Instructions for the task — Identify all lines below that hold "cactus" and collect them.

──────────

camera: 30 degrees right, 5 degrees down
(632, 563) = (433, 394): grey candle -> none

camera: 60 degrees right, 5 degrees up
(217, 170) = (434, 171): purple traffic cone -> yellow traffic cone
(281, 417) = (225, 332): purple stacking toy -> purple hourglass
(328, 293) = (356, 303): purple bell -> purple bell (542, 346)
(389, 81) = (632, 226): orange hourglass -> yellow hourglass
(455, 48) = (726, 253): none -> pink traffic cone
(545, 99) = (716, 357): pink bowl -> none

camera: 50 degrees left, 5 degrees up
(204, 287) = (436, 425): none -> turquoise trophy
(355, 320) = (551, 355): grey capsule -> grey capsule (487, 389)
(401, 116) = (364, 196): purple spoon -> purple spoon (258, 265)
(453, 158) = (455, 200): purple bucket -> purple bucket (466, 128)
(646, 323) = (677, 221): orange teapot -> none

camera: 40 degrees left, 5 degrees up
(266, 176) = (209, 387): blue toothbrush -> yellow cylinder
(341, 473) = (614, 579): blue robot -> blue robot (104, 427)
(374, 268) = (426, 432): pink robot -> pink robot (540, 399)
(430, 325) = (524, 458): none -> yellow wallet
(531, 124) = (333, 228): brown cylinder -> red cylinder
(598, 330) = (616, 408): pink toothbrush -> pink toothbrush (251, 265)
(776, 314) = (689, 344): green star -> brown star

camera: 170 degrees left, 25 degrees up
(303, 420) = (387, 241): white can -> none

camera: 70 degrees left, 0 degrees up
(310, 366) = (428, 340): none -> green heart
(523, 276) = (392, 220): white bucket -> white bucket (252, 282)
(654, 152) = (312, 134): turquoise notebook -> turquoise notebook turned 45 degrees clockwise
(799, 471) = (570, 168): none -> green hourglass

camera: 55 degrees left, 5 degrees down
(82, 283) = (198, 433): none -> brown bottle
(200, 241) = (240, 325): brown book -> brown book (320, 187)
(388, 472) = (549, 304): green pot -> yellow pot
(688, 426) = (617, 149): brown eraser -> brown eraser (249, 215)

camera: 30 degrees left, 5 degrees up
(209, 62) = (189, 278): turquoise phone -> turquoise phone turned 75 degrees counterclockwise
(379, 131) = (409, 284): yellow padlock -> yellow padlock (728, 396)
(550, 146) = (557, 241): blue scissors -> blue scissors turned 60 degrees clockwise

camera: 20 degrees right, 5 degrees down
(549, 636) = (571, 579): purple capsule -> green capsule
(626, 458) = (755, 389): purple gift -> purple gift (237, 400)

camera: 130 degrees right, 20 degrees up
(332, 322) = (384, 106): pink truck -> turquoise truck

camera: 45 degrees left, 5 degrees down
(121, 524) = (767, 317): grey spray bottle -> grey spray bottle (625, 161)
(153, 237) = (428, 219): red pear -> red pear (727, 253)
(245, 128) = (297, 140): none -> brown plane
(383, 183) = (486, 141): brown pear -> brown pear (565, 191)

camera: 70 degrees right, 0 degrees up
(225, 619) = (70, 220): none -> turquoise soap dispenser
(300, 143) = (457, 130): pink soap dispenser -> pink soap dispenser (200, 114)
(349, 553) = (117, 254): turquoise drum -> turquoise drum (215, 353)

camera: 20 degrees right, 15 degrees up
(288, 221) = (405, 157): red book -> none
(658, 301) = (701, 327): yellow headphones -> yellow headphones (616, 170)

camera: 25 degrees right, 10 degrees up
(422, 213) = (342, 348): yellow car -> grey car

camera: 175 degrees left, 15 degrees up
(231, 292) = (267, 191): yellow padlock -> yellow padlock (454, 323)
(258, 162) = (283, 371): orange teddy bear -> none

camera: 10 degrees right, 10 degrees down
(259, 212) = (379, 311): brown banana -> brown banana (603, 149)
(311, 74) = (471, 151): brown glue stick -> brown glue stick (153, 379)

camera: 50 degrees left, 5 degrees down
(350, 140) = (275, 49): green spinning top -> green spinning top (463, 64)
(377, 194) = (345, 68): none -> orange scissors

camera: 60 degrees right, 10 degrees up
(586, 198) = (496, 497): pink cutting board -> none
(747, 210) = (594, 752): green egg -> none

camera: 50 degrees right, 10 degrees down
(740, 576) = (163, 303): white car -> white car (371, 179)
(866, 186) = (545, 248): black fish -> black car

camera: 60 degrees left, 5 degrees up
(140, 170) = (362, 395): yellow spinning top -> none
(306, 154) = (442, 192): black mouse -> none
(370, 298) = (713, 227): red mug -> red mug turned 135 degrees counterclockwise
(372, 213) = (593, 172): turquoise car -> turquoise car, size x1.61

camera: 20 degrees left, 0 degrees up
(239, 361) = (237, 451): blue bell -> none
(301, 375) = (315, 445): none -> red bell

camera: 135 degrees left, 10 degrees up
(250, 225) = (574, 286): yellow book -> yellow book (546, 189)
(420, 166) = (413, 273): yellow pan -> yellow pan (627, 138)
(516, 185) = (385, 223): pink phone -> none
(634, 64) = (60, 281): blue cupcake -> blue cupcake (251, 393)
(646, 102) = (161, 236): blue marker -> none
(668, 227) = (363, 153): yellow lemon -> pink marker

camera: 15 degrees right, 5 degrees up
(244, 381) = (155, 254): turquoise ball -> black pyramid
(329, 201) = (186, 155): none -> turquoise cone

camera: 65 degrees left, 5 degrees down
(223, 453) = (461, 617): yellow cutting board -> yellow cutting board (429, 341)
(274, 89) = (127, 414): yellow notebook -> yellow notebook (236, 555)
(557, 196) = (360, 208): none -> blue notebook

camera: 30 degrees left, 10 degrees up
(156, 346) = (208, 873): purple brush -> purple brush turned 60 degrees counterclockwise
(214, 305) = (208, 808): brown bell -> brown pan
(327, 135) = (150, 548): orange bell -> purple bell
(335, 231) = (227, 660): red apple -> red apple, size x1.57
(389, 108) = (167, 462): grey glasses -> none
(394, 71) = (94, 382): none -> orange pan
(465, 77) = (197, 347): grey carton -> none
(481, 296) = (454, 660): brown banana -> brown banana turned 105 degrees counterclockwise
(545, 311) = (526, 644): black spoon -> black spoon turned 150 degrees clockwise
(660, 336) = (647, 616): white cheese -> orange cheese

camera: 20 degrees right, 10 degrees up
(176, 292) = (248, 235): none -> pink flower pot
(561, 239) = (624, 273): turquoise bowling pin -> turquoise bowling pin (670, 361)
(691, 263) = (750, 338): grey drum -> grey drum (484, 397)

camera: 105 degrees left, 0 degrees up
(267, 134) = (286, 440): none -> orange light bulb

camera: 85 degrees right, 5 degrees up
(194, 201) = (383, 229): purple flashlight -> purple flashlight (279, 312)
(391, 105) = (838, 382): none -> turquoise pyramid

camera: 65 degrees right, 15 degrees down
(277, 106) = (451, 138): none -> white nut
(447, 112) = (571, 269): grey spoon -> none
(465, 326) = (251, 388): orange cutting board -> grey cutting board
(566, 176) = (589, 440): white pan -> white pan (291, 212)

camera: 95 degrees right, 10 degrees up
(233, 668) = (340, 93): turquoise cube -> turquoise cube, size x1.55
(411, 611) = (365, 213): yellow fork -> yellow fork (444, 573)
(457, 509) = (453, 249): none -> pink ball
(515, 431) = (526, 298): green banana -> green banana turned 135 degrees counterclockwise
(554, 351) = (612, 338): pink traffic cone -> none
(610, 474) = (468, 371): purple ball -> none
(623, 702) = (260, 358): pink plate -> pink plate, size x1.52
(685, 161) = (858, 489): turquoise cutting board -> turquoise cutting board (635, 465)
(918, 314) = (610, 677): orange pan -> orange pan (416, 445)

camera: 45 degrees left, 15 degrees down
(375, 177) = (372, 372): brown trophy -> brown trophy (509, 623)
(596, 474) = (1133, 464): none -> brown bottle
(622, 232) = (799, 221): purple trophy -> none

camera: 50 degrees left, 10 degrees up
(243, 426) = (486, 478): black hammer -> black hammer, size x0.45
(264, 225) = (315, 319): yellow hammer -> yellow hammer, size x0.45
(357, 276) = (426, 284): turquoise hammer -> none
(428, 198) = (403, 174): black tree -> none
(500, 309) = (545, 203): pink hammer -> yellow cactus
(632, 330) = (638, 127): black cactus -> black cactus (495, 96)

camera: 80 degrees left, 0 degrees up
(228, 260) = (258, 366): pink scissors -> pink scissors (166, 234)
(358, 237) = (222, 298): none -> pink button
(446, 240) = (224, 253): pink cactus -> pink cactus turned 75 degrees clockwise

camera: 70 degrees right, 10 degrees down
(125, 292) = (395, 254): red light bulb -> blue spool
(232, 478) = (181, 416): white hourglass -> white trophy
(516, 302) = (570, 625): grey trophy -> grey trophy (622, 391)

──────────

Response to this exercise —
(500, 309) = (545, 203): pink hammer -> yellow cactus
(632, 330) = (638, 127): black cactus -> black cactus (495, 96)
(446, 240) = (224, 253): pink cactus -> pink cactus turned 75 degrees clockwise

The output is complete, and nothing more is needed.